» **The data**:
[Start of Attachment]

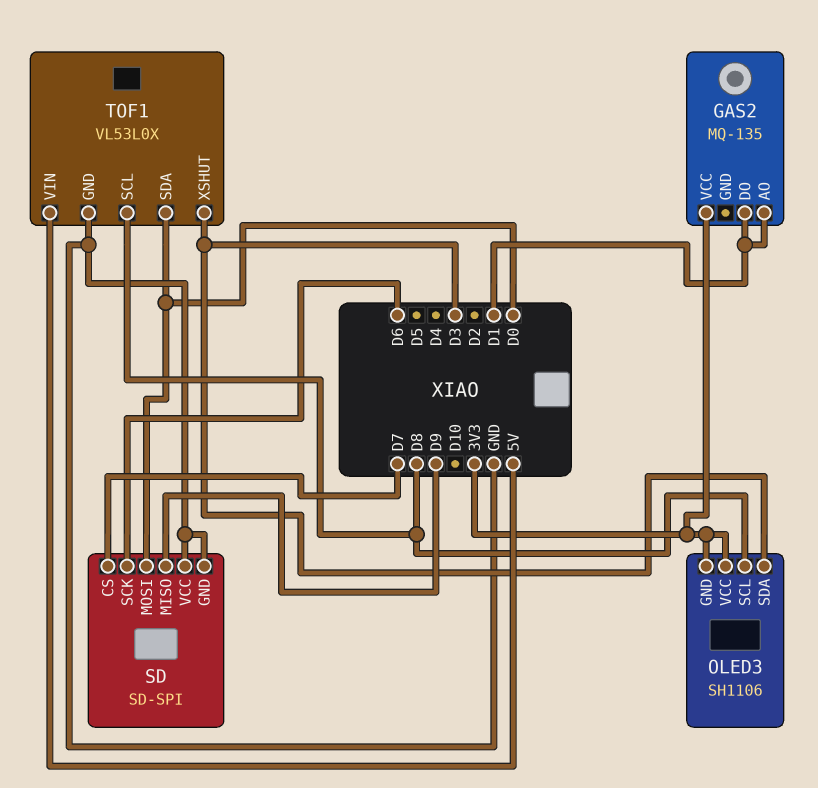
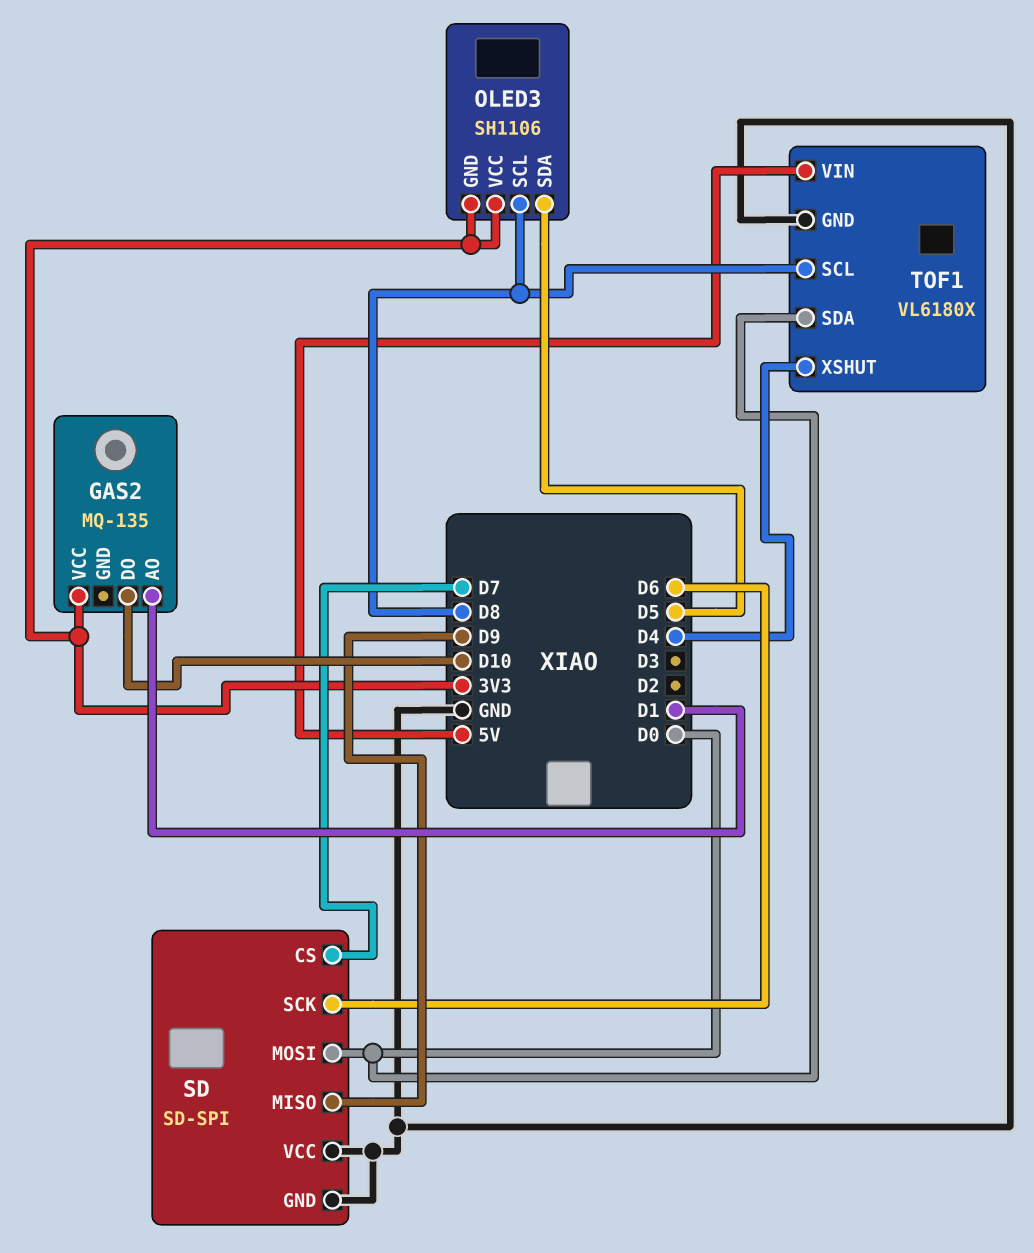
GAS2 pin DO: D1 -> D10
OLED3 pin SDA: D3 -> D5
TOF1: VL53L0X -> VL6180X
TOF1 pin XSHUT: D3 -> D4

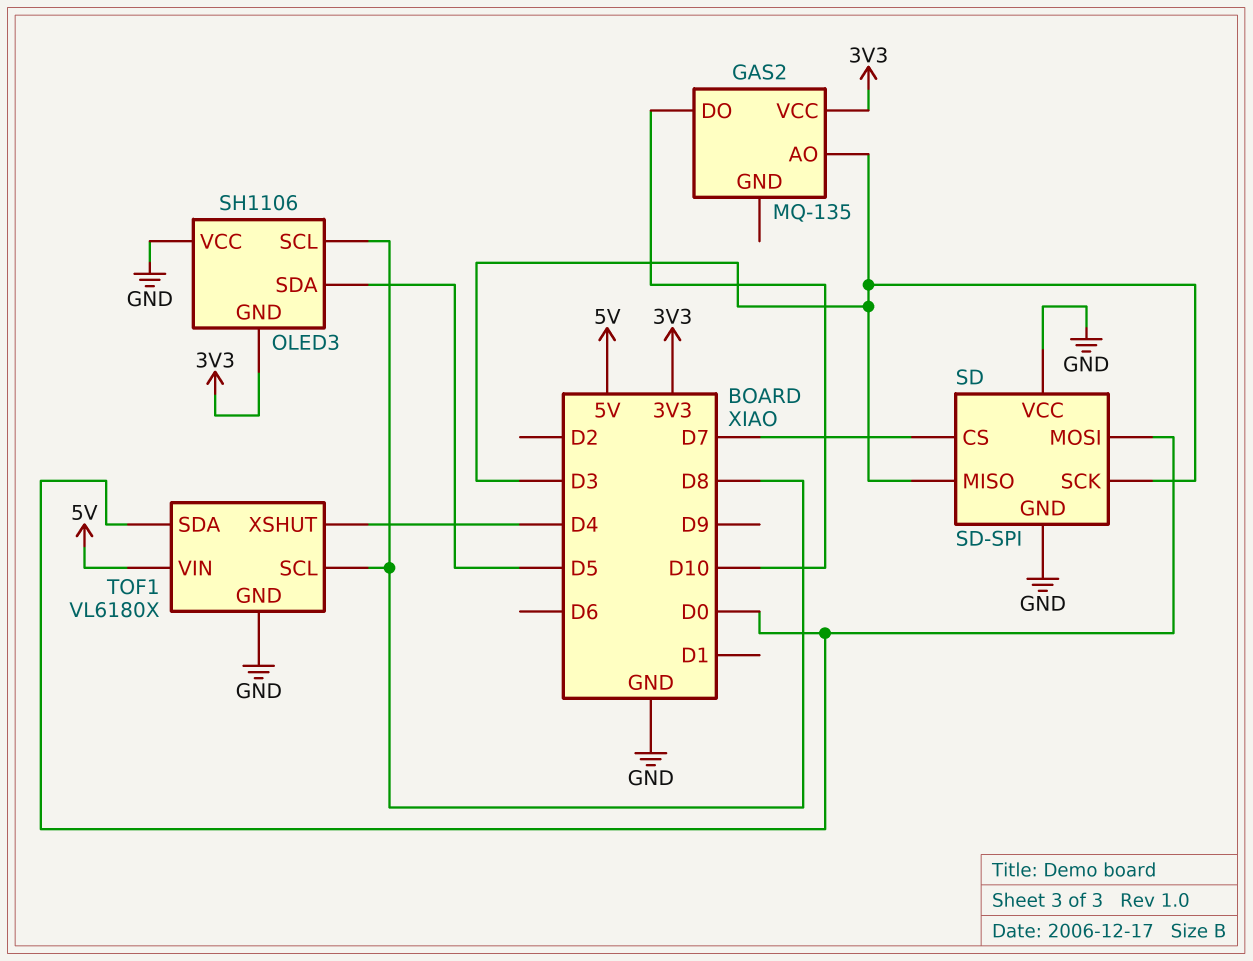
GAS2 pin AO: D1 -> D3
OLED3 pin VCC: 3V3 -> GND
SD pin MISO: D9 -> D3
SD pin SCK: D6 -> D3

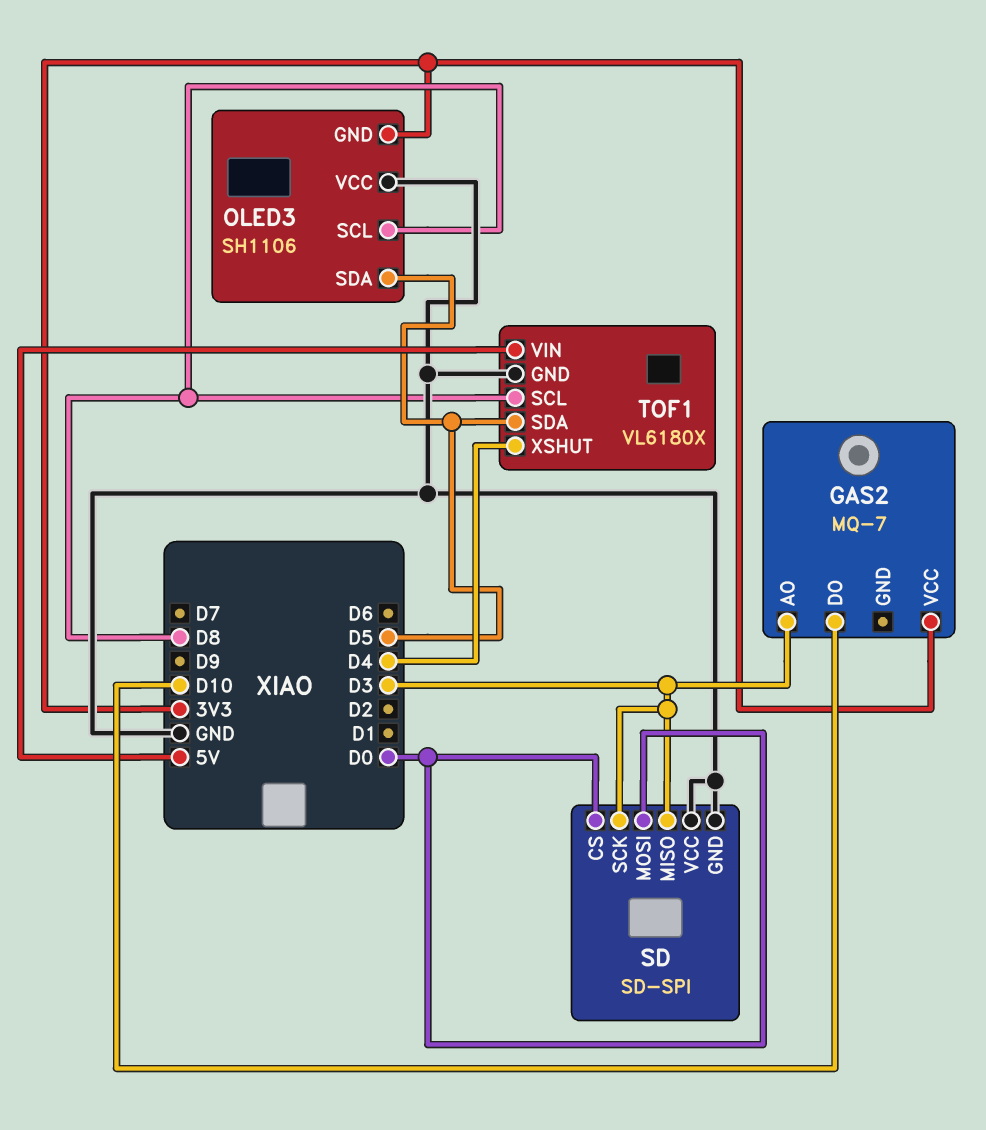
GAS2: MQ-135 -> MQ-7
SD pin CS: D7 -> D0
TOF1 pin SDA: D0 -> D5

[End of Attachment]

» **Problem requirements**:
Set down the complete material exactly, but do not include the images.

» **Response below**:
GAS2 pin DO: D1 -> D10
OLED3 pin SDA: D3 -> D5
TOF1: VL53L0X -> VL6180X
TOF1 pin XSHUT: D3 -> D4

GAS2 pin AO: D1 -> D3
OLED3 pin VCC: 3V3 -> GND
SD pin MISO: D9 -> D3
SD pin SCK: D6 -> D3

GAS2: MQ-135 -> MQ-7
SD pin CS: D7 -> D0
TOF1 pin SDA: D0 -> D5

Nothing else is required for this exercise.